* Instructions to follow: Below are the records; give again exactly the lines that run from the one with "R1: 15k (COM, RESET) -> 15k (RESET, VS)" through the last line.

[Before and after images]
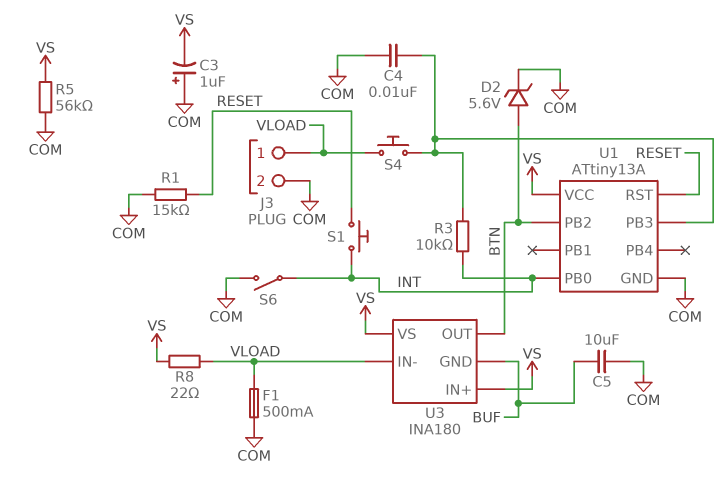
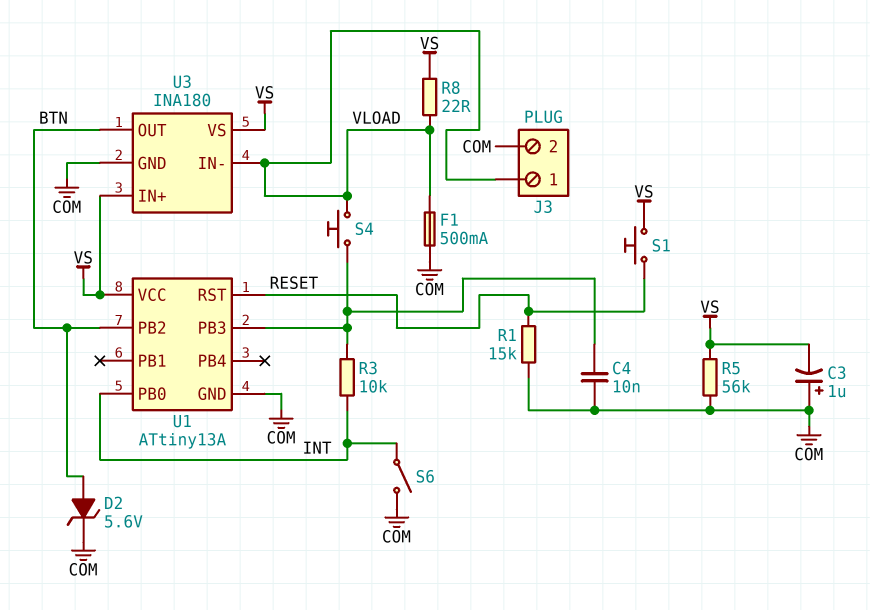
C5: 10uF (BUF, COM) -> none
S1: button (INT, RESET) -> button (RESET, VS)
U3 pin GND: BUF -> COM

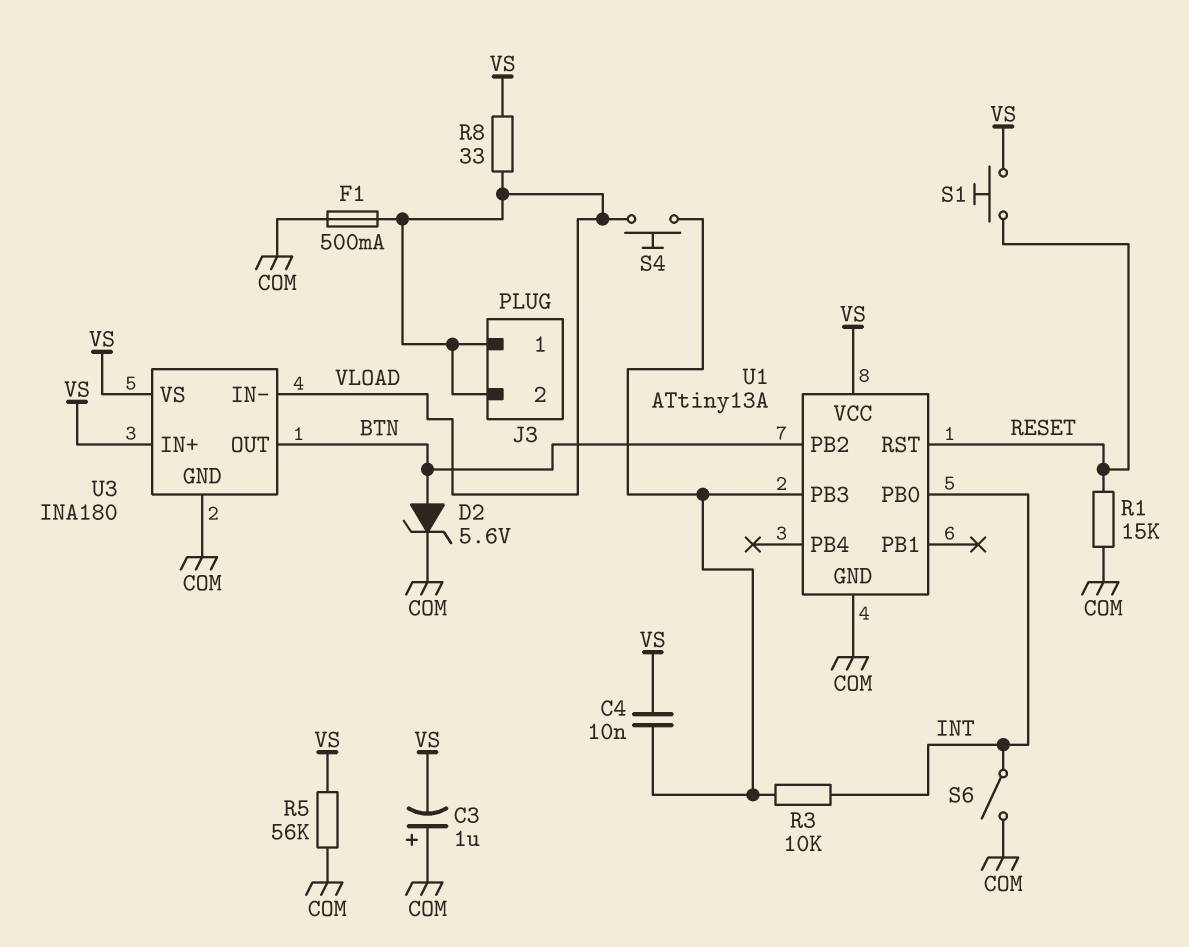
C4: 10nF (COM, U1/PB3) -> 10nF (U1/PB3, VS)
J3 pin 2: COM -> VLOAD
R8: 22 (VLOAD, VS) -> 33 (VLOAD, VS)

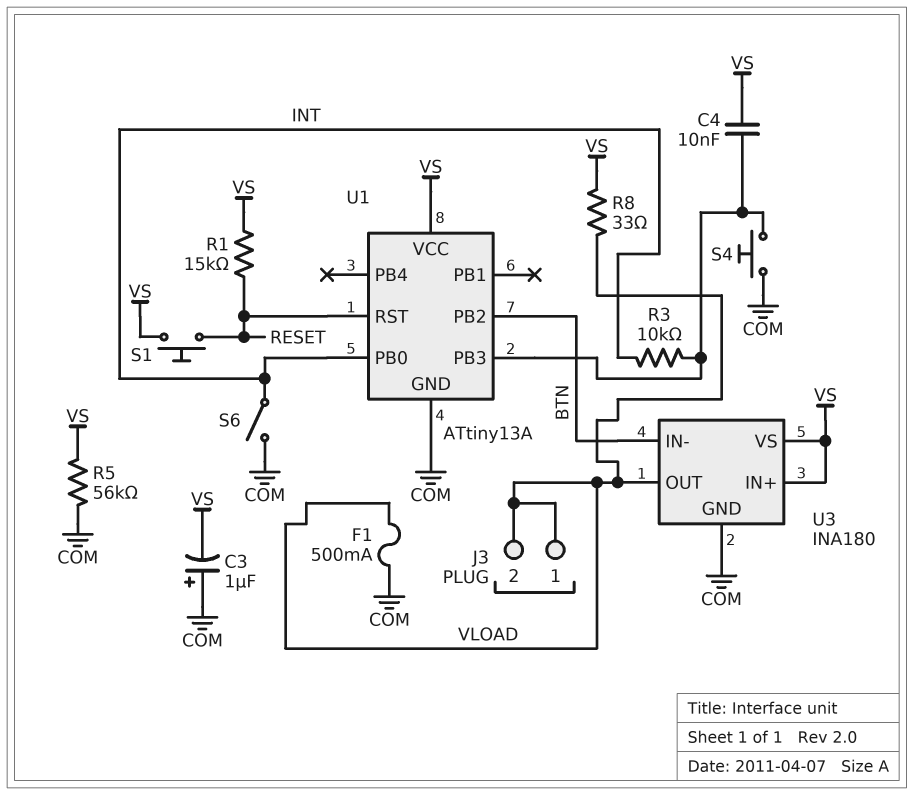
D2: zener 5.6V (A BTN, K COM) -> none
R1: 15k (COM, RESET) -> 15k (RESET, VS)
S4: button (U1/PB3, VLOAD) -> button (COM, U1/PB3)
U3 pin IN-: VLOAD -> BTN
U3 pin OUT: BTN -> VLOAD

* Answer space:
R1: 15k (COM, RESET) -> 15k (RESET, VS)
S4: button (U1/PB3, VLOAD) -> button (COM, U1/PB3)
U3 pin IN-: VLOAD -> BTN
U3 pin OUT: BTN -> VLOAD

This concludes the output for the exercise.